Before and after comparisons
=== Section Start ===

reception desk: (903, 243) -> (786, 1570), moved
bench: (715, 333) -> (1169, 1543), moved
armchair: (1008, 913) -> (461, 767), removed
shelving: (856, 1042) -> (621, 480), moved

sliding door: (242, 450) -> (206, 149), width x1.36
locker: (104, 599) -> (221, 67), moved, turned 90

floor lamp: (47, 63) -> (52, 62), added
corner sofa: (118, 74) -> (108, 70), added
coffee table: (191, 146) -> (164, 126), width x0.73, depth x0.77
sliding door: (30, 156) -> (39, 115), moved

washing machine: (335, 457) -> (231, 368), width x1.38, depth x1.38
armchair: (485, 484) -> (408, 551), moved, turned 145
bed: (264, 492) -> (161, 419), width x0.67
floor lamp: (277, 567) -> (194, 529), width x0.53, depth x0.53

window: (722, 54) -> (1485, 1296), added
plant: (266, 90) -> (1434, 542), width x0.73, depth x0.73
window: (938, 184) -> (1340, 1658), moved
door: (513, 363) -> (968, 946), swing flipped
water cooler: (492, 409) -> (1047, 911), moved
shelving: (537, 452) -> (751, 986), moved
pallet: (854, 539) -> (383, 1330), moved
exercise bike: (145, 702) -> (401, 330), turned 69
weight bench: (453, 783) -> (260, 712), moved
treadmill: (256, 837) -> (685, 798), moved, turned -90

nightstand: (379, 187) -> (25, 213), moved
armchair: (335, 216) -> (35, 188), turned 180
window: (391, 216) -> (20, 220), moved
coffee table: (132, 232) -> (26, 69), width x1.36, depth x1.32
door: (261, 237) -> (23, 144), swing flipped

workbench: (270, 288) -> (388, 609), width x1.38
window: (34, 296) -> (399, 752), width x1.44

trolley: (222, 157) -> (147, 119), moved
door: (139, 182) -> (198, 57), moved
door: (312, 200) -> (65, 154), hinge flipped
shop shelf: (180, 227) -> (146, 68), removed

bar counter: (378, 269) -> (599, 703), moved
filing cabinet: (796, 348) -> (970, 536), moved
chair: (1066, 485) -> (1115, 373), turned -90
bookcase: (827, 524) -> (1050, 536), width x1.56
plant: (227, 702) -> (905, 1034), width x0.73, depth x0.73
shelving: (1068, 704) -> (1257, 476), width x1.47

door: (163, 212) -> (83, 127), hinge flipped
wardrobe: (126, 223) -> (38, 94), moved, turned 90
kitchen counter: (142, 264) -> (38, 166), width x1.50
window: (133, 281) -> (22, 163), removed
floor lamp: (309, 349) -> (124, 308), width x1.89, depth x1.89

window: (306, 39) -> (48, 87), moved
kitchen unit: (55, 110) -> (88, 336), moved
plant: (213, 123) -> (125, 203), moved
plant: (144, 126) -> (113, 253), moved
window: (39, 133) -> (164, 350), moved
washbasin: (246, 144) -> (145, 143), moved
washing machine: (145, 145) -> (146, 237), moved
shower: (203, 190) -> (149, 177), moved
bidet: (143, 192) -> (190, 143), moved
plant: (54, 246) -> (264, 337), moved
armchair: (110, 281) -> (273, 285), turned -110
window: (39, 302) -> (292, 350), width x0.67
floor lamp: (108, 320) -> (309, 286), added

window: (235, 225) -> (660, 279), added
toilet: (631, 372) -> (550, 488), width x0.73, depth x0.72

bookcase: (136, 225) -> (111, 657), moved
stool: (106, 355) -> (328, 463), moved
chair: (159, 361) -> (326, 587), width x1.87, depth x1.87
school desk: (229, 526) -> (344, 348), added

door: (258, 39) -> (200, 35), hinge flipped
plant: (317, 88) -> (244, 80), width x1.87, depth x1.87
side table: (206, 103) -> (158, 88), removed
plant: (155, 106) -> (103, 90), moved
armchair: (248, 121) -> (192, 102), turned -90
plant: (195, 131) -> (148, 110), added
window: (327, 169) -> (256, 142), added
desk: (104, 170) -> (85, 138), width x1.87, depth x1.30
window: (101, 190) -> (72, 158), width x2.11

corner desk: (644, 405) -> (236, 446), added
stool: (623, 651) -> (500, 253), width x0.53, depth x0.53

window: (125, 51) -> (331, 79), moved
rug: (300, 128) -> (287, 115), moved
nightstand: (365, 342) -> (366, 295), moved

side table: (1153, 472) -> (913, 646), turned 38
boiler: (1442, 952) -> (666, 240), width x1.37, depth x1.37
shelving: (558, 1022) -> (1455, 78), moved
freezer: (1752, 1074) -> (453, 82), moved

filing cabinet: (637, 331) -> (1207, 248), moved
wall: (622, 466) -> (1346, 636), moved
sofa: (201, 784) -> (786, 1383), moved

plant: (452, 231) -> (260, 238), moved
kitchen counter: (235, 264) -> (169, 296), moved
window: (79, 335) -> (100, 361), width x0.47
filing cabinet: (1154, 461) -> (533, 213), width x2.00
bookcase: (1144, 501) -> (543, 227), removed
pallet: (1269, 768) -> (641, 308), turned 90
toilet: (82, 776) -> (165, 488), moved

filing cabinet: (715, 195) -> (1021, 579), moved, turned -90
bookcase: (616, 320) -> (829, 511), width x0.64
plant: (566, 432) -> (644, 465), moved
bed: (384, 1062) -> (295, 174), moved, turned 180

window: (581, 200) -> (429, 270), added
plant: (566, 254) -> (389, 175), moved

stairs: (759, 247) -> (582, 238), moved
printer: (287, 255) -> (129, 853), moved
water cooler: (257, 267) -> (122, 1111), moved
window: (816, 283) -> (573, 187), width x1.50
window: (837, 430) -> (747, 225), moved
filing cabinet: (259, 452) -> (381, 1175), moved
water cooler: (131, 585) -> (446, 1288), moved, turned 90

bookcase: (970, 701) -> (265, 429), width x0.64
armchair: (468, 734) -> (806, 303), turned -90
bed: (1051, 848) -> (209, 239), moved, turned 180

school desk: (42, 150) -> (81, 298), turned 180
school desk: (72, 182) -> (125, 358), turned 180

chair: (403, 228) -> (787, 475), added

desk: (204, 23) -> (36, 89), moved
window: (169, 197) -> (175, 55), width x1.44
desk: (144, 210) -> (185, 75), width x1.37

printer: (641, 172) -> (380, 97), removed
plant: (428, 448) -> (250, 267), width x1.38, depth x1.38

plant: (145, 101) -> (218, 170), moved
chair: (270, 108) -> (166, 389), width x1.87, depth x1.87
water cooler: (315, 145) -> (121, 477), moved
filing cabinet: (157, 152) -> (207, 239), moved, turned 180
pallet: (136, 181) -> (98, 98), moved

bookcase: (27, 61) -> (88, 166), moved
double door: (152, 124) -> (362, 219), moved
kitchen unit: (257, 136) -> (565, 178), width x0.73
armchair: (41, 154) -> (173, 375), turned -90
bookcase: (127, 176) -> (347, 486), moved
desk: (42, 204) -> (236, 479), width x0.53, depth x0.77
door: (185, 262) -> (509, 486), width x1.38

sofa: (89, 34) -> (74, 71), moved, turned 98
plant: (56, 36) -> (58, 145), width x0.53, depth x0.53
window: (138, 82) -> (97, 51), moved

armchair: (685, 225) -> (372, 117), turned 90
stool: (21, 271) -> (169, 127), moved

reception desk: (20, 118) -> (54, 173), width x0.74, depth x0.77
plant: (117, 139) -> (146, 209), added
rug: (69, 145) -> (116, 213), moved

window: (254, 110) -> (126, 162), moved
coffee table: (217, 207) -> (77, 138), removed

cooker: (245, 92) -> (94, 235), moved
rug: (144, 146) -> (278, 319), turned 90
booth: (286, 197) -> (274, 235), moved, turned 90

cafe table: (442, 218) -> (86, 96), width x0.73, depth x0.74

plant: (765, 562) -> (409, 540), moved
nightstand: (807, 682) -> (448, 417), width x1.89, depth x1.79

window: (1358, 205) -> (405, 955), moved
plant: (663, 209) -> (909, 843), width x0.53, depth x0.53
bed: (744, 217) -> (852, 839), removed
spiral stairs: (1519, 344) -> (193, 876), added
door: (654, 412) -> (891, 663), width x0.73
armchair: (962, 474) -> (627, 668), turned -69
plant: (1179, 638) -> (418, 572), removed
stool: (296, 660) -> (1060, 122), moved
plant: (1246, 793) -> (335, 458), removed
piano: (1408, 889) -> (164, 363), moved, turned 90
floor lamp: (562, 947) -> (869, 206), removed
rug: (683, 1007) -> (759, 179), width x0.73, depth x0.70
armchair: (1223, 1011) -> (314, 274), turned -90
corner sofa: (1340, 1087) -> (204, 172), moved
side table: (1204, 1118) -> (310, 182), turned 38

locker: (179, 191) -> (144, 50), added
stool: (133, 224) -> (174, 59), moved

=== Section End ===

__Instructions to follow__:
Going through the entries above, tally each line that has the word "sofa". Answer with the number only.

__Output below__:
4